### [What needs to be done]
Write out the following listing's lines from the one with "orange brick F7:F9" to the one with "none -> purple cone A3 level 2", exactly, with both included and no others.
━━━━━━━━
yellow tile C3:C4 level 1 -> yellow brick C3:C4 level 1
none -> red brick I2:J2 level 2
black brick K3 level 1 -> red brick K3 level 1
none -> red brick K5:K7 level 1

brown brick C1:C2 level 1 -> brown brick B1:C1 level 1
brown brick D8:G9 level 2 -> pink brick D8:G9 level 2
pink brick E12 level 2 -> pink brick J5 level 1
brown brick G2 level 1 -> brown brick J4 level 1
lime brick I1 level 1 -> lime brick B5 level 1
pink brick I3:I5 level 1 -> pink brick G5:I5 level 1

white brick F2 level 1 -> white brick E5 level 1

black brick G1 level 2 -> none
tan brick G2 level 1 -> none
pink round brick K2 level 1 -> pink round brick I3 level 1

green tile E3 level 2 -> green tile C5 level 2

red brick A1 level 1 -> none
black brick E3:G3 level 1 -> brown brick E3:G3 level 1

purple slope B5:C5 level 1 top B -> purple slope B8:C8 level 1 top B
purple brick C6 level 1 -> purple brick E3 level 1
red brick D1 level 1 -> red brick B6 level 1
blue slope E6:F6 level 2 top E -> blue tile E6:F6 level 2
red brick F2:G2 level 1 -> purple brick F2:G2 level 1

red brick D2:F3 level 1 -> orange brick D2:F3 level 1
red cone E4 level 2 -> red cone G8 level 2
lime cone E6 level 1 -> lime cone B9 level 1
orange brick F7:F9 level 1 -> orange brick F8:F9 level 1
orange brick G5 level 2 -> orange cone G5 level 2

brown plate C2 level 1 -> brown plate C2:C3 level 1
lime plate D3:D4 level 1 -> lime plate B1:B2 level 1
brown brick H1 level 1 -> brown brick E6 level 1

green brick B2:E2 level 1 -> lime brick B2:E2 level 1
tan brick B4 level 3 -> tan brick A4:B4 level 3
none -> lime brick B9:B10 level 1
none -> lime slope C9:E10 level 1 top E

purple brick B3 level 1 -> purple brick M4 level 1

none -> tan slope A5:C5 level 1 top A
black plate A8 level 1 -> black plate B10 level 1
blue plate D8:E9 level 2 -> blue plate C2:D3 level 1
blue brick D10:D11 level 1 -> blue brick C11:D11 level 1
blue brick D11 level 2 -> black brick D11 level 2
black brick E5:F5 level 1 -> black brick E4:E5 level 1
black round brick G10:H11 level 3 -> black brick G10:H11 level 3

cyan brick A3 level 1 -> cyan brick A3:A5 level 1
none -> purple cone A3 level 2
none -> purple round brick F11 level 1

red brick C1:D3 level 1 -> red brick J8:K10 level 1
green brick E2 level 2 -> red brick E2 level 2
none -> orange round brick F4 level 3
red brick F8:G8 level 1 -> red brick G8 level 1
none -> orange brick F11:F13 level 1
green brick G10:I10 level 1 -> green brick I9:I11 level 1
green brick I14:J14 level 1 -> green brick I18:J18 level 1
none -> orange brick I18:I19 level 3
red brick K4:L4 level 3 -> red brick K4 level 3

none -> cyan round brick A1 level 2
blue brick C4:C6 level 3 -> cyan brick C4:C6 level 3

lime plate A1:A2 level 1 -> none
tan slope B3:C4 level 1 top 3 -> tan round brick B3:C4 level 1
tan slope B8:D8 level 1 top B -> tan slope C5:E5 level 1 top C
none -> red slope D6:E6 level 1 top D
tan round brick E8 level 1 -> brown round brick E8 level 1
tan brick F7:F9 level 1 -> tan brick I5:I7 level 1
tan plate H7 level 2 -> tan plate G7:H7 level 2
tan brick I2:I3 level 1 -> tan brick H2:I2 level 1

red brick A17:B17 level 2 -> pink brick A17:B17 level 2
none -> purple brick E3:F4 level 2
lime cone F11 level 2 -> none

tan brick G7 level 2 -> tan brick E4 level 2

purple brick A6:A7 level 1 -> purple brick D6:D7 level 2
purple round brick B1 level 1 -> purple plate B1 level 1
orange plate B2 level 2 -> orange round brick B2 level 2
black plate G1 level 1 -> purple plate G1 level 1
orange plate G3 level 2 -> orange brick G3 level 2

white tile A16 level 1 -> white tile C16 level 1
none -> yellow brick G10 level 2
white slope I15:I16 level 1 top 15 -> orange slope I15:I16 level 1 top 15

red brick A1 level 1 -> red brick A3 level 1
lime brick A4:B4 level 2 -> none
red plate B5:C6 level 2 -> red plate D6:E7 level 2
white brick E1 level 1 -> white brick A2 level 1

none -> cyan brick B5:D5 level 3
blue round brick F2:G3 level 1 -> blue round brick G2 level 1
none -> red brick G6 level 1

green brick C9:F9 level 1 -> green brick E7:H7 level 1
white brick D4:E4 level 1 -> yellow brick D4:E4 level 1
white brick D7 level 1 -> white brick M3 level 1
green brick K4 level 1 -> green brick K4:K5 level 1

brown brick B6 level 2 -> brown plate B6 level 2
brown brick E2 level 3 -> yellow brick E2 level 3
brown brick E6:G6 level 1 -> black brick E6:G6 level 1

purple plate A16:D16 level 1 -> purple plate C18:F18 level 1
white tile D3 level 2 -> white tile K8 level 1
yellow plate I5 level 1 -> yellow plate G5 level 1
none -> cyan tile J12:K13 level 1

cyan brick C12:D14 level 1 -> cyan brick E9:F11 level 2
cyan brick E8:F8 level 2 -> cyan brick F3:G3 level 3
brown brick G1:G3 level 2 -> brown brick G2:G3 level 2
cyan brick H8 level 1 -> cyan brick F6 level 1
━━━━━━━━
### [Answer to this problem]
orange brick F7:F9 level 1 -> orange brick F8:F9 level 1
orange brick G5 level 2 -> orange cone G5 level 2

brown plate C2 level 1 -> brown plate C2:C3 level 1
lime plate D3:D4 level 1 -> lime plate B1:B2 level 1
brown brick H1 level 1 -> brown brick E6 level 1

green brick B2:E2 level 1 -> lime brick B2:E2 level 1
tan brick B4 level 3 -> tan brick A4:B4 level 3
none -> lime brick B9:B10 level 1
none -> lime slope C9:E10 level 1 top E

purple brick B3 level 1 -> purple brick M4 level 1

none -> tan slope A5:C5 level 1 top A
black plate A8 level 1 -> black plate B10 level 1
blue plate D8:E9 level 2 -> blue plate C2:D3 level 1
blue brick D10:D11 level 1 -> blue brick C11:D11 level 1
blue brick D11 level 2 -> black brick D11 level 2
black brick E5:F5 level 1 -> black brick E4:E5 level 1
black round brick G10:H11 level 3 -> black brick G10:H11 level 3

cyan brick A3 level 1 -> cyan brick A3:A5 level 1
none -> purple cone A3 level 2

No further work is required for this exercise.